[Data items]
## Start

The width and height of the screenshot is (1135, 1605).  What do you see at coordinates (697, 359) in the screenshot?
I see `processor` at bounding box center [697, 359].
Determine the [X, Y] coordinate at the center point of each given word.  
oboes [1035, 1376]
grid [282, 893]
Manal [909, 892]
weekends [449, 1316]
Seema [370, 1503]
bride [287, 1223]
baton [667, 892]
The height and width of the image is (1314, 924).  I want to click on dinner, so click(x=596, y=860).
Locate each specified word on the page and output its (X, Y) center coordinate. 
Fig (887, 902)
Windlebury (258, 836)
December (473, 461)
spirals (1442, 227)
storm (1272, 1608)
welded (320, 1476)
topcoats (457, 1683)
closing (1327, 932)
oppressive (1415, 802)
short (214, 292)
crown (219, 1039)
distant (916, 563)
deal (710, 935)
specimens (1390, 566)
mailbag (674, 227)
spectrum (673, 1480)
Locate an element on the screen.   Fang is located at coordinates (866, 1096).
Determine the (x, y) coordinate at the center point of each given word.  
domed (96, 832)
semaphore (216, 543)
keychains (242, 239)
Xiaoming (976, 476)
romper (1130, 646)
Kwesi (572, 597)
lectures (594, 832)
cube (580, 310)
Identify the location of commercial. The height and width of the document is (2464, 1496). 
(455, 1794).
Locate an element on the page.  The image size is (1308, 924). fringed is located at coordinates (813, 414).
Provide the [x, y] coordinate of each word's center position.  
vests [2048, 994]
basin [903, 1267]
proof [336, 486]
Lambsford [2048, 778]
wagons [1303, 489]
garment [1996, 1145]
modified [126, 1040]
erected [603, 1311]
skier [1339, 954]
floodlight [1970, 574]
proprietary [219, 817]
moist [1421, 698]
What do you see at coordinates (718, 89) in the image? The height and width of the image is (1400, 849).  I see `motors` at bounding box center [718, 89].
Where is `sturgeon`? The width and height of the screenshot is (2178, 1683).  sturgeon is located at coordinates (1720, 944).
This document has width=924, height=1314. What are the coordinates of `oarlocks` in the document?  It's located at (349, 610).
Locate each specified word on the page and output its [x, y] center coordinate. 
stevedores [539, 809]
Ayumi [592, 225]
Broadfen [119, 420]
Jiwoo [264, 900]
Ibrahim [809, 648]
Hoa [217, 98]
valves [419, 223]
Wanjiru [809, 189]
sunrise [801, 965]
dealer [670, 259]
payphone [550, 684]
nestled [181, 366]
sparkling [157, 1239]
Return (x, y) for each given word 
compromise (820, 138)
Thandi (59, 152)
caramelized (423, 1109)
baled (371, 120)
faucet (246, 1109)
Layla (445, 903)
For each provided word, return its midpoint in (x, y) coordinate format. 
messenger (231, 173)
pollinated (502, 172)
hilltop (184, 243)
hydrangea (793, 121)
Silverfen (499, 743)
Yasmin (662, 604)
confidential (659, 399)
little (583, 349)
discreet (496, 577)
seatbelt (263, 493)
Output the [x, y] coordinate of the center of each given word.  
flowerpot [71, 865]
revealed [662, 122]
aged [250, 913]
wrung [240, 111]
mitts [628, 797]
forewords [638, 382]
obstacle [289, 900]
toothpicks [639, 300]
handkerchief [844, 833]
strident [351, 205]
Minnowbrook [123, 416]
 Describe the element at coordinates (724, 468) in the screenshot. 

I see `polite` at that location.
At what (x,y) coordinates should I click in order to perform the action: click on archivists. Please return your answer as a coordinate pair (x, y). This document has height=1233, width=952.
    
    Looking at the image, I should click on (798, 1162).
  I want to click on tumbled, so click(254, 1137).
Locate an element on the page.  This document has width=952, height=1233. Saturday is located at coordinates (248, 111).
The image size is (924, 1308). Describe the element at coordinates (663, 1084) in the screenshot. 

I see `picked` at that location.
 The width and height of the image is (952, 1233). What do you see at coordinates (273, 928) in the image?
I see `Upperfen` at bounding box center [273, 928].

## End

Retype the listing word for word, starting at its first line and ending at the line that contains "What do you see at coordinates (718, 89)", with both of those lines included.

- _Solved exercise_
The width and height of the screenshot is (1135, 1605).  What do you see at coordinates (697, 359) in the screenshot?
I see `processor` at bounding box center [697, 359].
Determine the [X, Y] coordinate at the center point of each given word.  
oboes [1035, 1376]
grid [282, 893]
Manal [909, 892]
weekends [449, 1316]
Seema [370, 1503]
bride [287, 1223]
baton [667, 892]
The height and width of the image is (1314, 924).  I want to click on dinner, so click(x=596, y=860).
Locate each specified word on the page and output its (X, Y) center coordinate. 
Fig (887, 902)
Windlebury (258, 836)
December (473, 461)
spirals (1442, 227)
storm (1272, 1608)
welded (320, 1476)
topcoats (457, 1683)
closing (1327, 932)
oppressive (1415, 802)
short (214, 292)
crown (219, 1039)
distant (916, 563)
deal (710, 935)
specimens (1390, 566)
mailbag (674, 227)
spectrum (673, 1480)
Locate an element on the screen.   Fang is located at coordinates (866, 1096).
Determine the (x, y) coordinate at the center point of each given word.  
domed (96, 832)
semaphore (216, 543)
keychains (242, 239)
Xiaoming (976, 476)
romper (1130, 646)
Kwesi (572, 597)
lectures (594, 832)
cube (580, 310)
Identify the location of commercial. The height and width of the document is (2464, 1496). 
(455, 1794).
Locate an element on the page.  The image size is (1308, 924). fringed is located at coordinates (813, 414).
Provide the [x, y] coordinate of each word's center position.  
vests [2048, 994]
basin [903, 1267]
proof [336, 486]
Lambsford [2048, 778]
wagons [1303, 489]
garment [1996, 1145]
modified [126, 1040]
erected [603, 1311]
skier [1339, 954]
floodlight [1970, 574]
proprietary [219, 817]
moist [1421, 698]
What do you see at coordinates (718, 89) in the image? The height and width of the image is (1400, 849).  I see `motors` at bounding box center [718, 89].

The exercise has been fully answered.